(Exercise description): Print the records below exactly, omitting all pictures.

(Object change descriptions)

++++++++++++++++++++

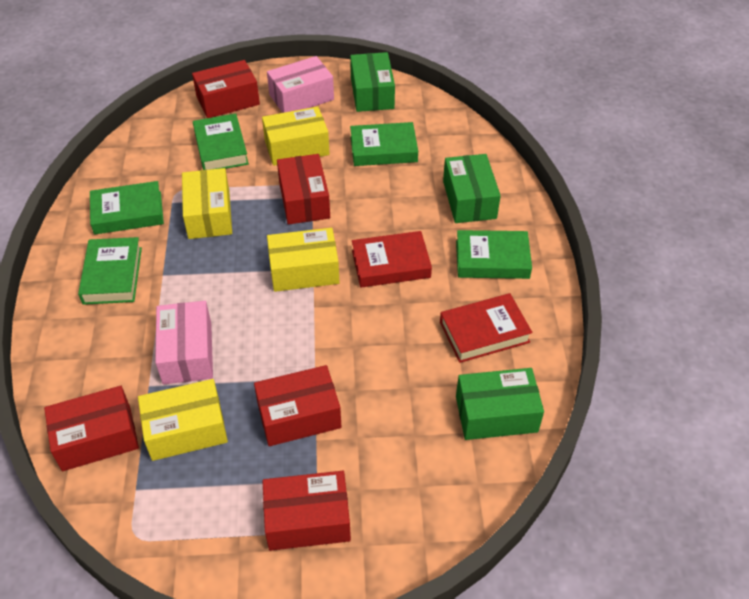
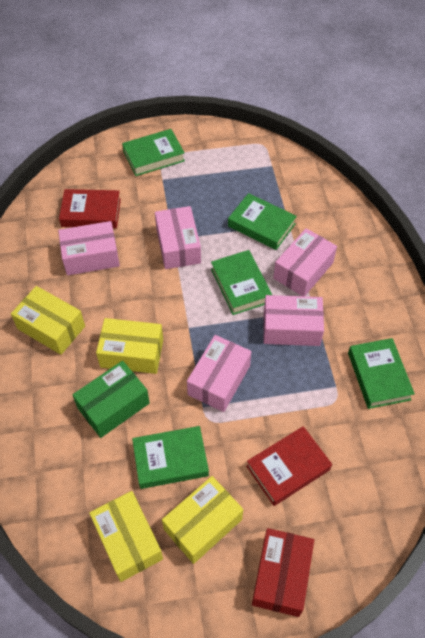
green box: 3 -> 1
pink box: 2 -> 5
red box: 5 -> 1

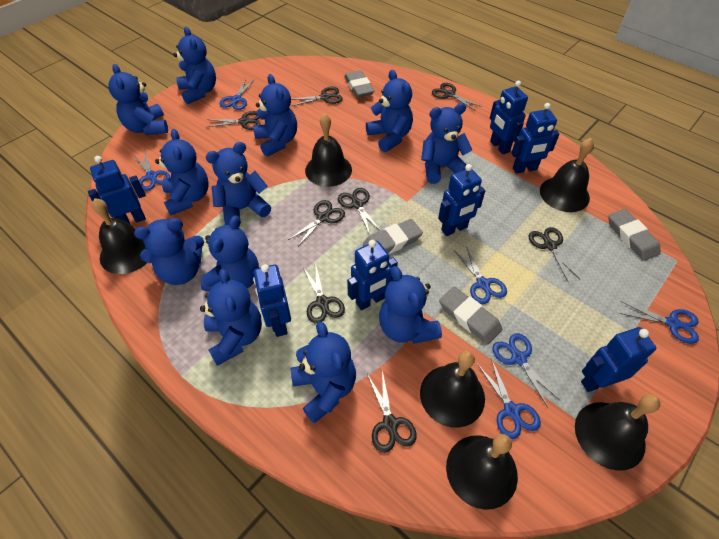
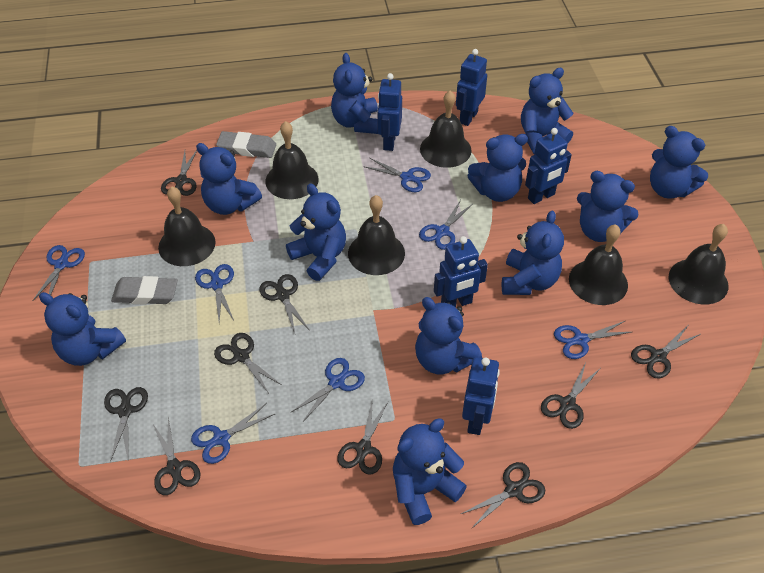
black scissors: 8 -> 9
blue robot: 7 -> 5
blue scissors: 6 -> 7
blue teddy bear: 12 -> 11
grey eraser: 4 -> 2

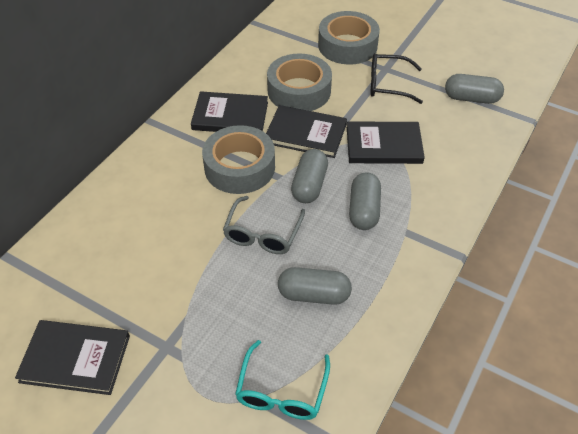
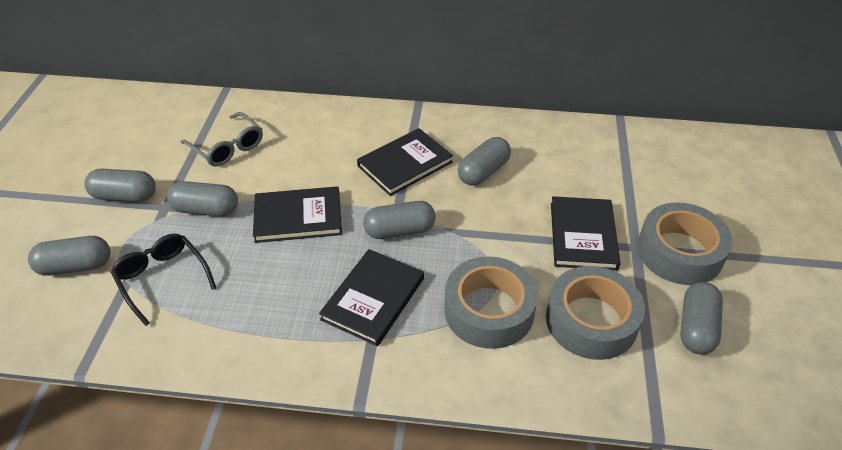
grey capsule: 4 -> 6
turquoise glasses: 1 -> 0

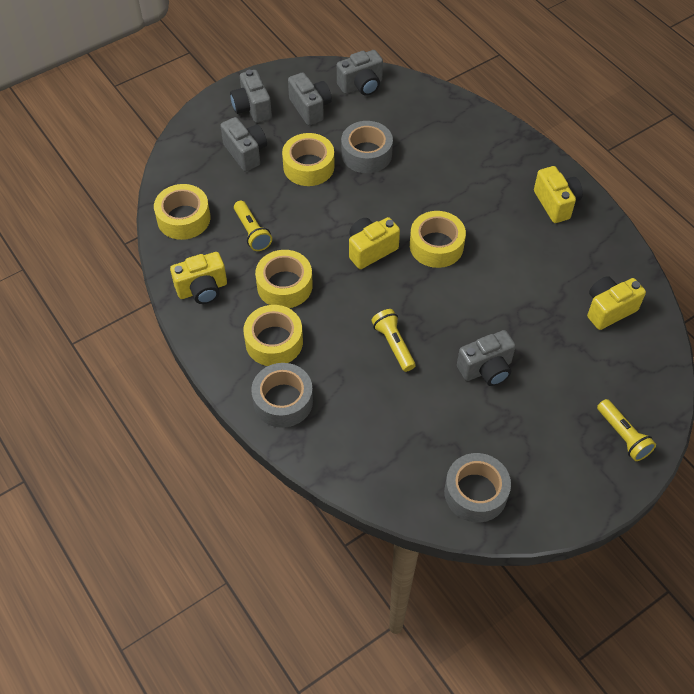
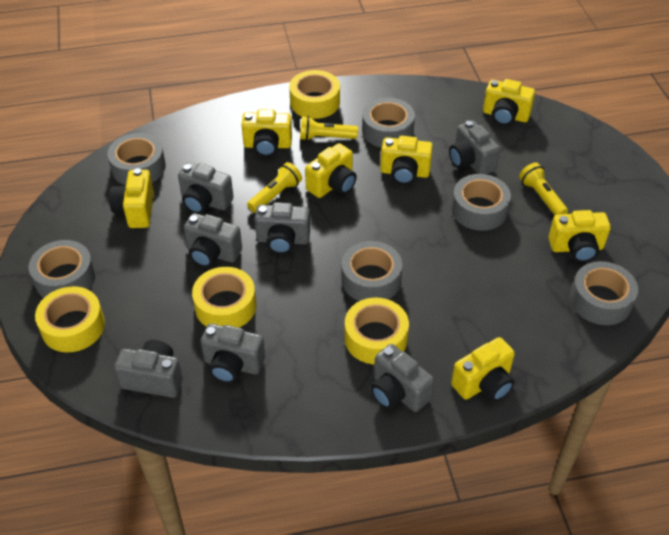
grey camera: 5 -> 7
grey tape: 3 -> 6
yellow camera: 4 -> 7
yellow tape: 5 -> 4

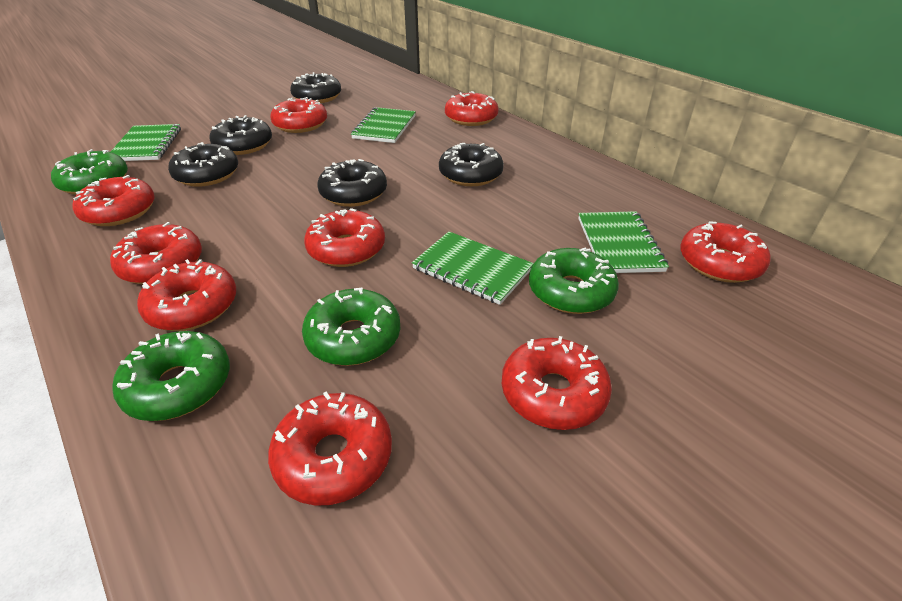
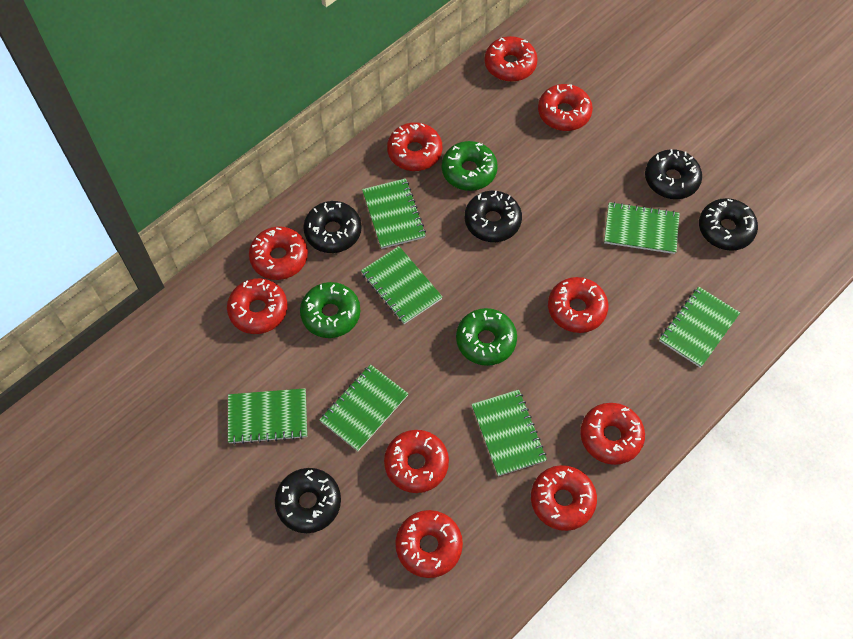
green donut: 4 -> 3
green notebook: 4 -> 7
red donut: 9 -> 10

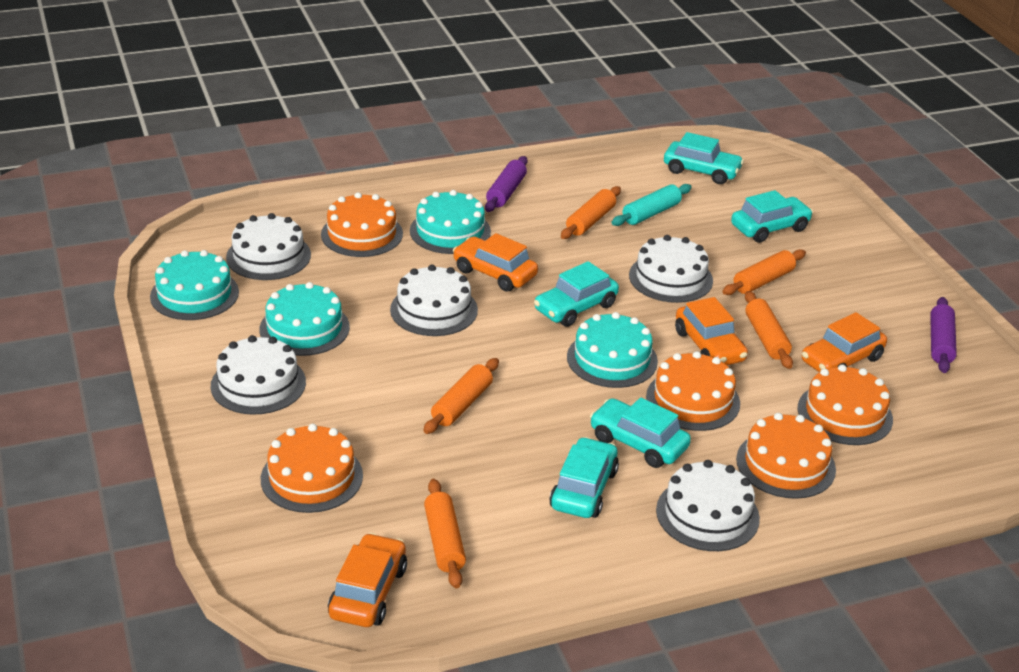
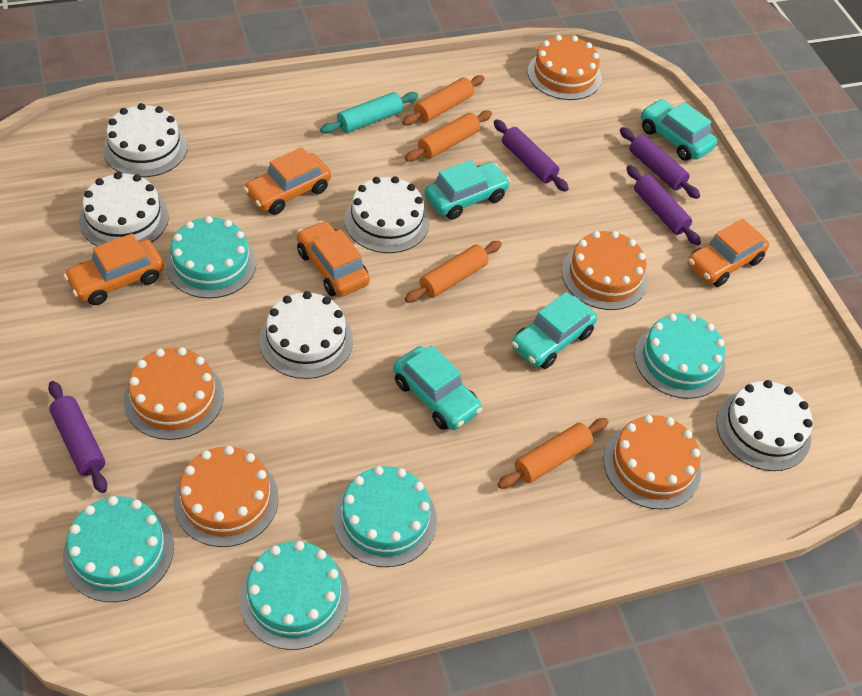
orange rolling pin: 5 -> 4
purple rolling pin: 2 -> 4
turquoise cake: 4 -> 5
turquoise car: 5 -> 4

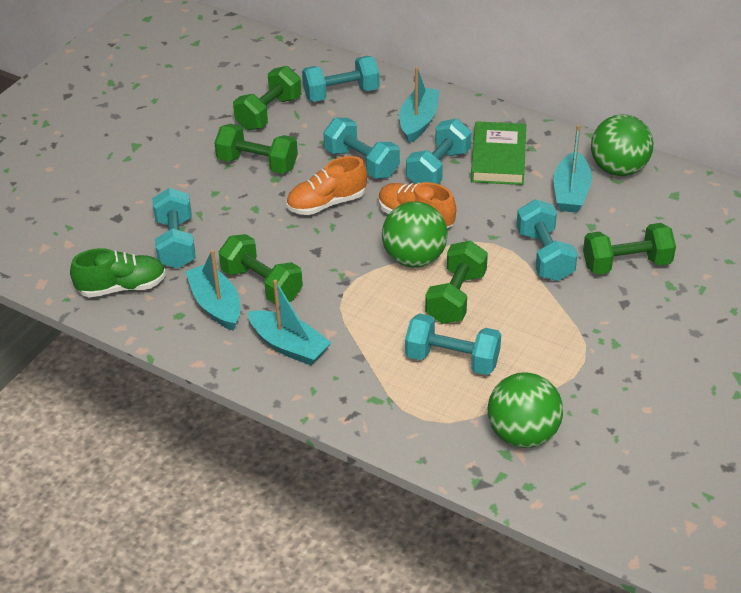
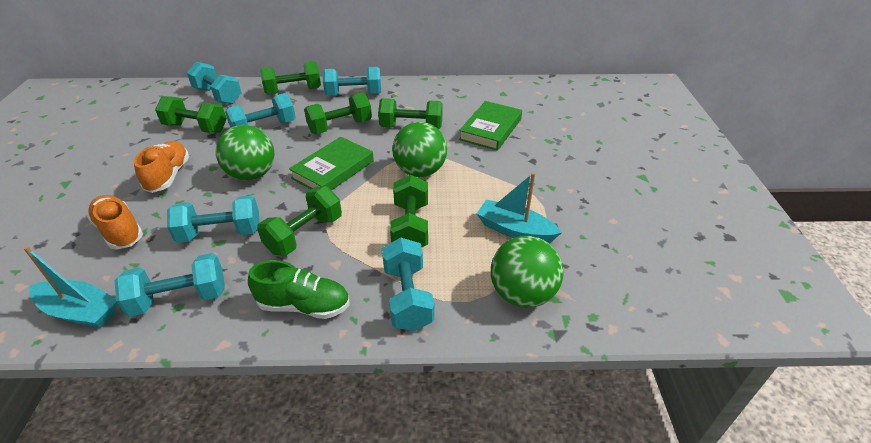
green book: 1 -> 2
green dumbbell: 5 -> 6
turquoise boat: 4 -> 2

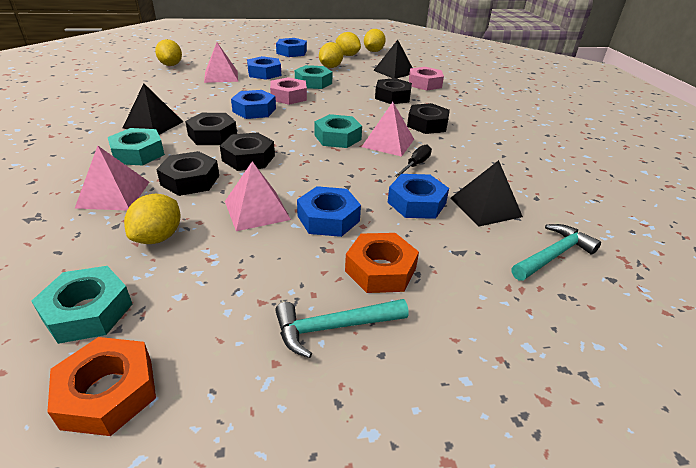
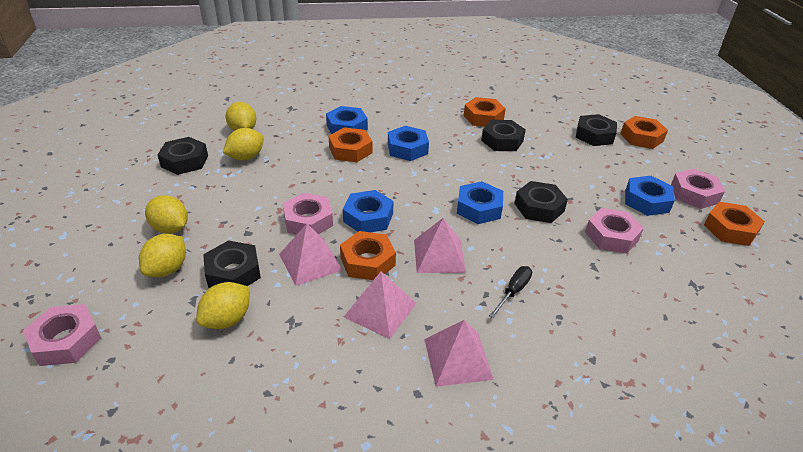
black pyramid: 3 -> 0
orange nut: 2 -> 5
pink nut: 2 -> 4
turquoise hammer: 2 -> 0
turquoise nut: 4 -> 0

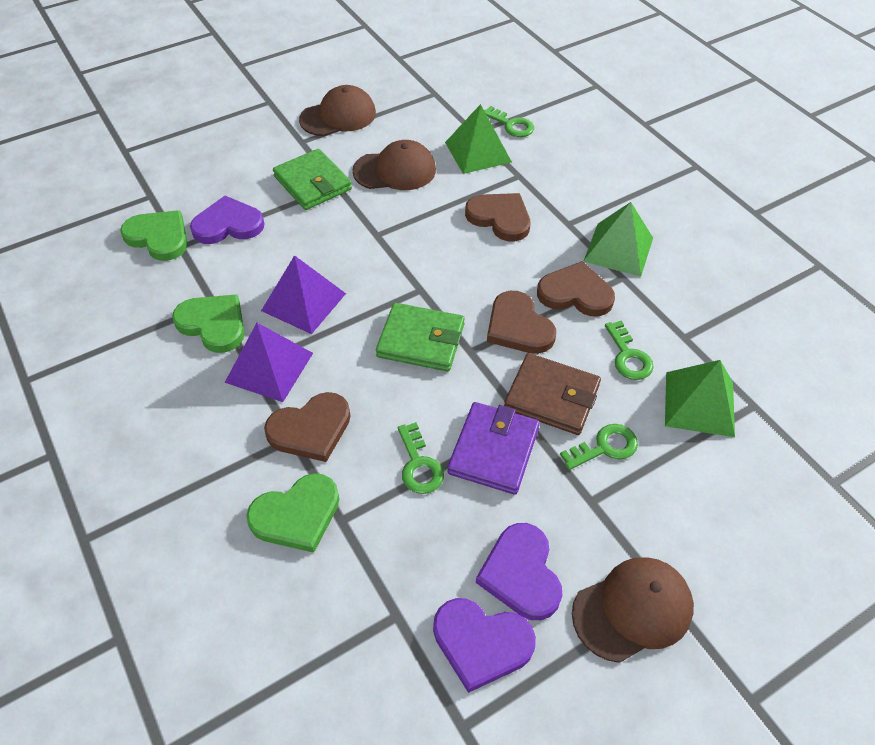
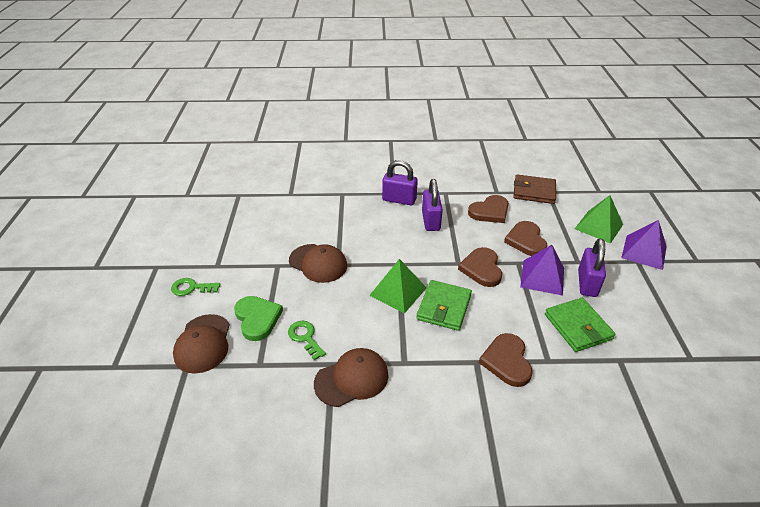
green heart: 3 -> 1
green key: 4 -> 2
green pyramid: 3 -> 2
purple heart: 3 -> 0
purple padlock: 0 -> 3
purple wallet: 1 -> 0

++++++++++++++++++++

(Exercise solution):
green box: 3 -> 1
pink box: 2 -> 5
red box: 5 -> 1

black scissors: 8 -> 9
blue robot: 7 -> 5
blue scissors: 6 -> 7
blue teddy bear: 12 -> 11
grey eraser: 4 -> 2

grey capsule: 4 -> 6
turquoise glasses: 1 -> 0

grey camera: 5 -> 7
grey tape: 3 -> 6
yellow camera: 4 -> 7
yellow tape: 5 -> 4

green donut: 4 -> 3
green notebook: 4 -> 7
red donut: 9 -> 10

orange rolling pin: 5 -> 4
purple rolling pin: 2 -> 4
turquoise cake: 4 -> 5
turquoise car: 5 -> 4

green book: 1 -> 2
green dumbbell: 5 -> 6
turquoise boat: 4 -> 2

black pyramid: 3 -> 0
orange nut: 2 -> 5
pink nut: 2 -> 4
turquoise hammer: 2 -> 0
turquoise nut: 4 -> 0

green heart: 3 -> 1
green key: 4 -> 2
green pyramid: 3 -> 2
purple heart: 3 -> 0
purple padlock: 0 -> 3
purple wallet: 1 -> 0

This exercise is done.